• **Description of the task**:
Every line holding "green" should be copied from the records below.

• **Source material**:

○ ○ ○ ○

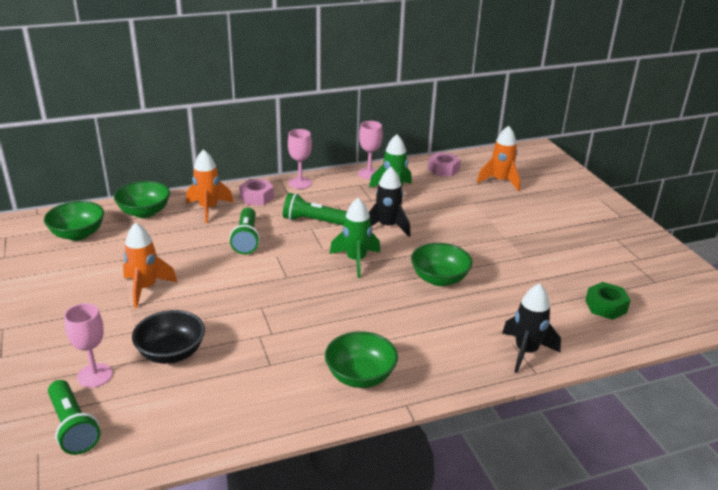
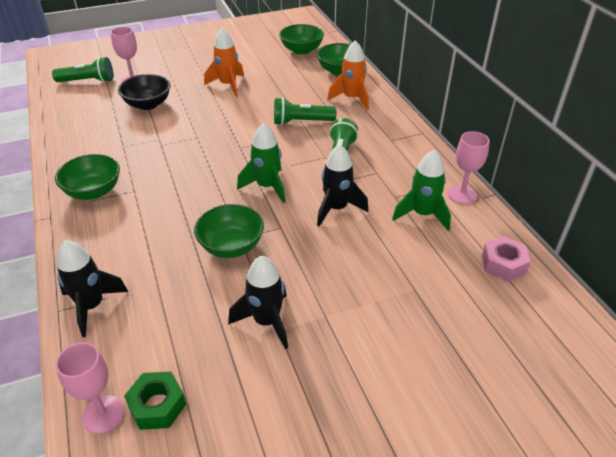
camera: 90 degrees right, 10 degrees up
(73, 427) = (88, 81): green flashlight -> green flashlight turned 150 degrees counterclockwise
(256, 197) = (380, 121): pink nut -> none
(300, 183) = (419, 145): pink goblet -> pink goblet (103, 414)
(500, 181) = (490, 328): orange rocket -> none
(518, 261) = (266, 321): none -> black rocket

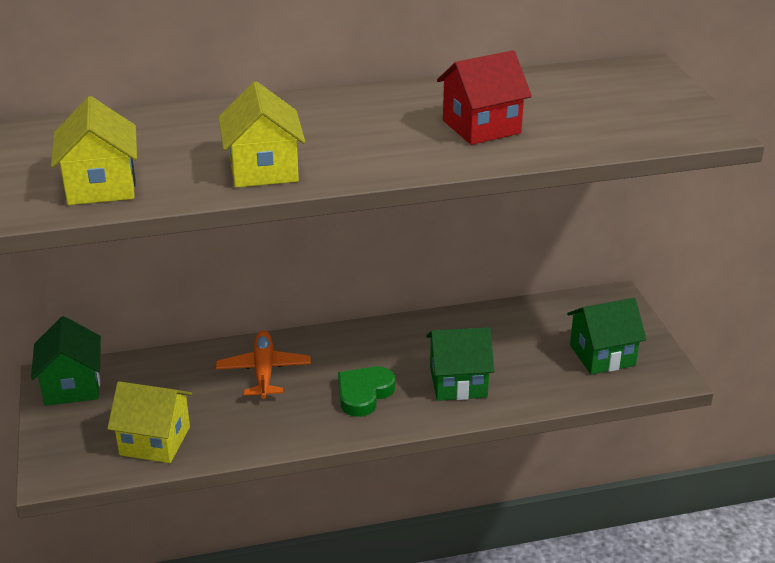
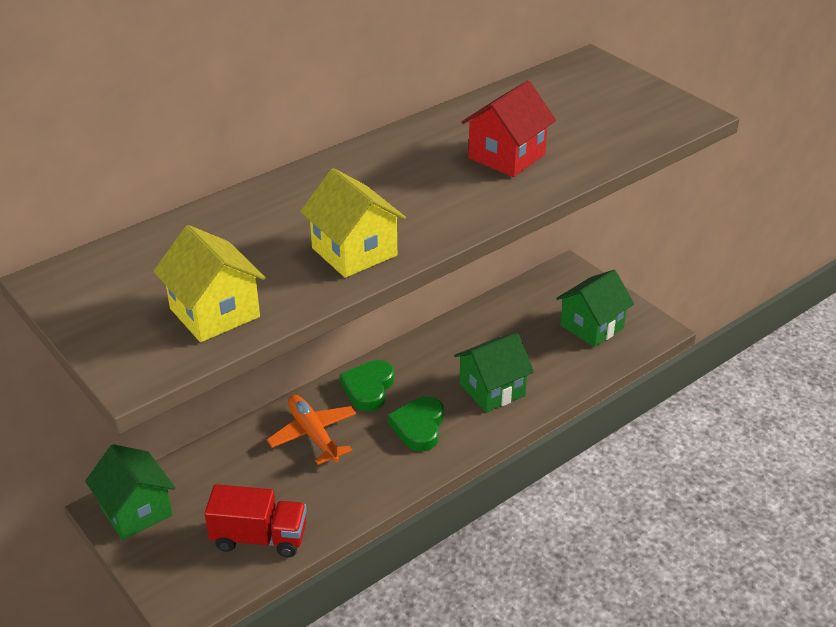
camera: 25 degrees left, 5 degrees up
(155, 441) = (259, 537): yellow house -> red truck
(342, 347) = (368, 388): none -> green heart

○ ○ ○ ○

• **Reply**:
(73, 427) = (88, 81): green flashlight -> green flashlight turned 150 degrees counterclockwise
(342, 347) = (368, 388): none -> green heart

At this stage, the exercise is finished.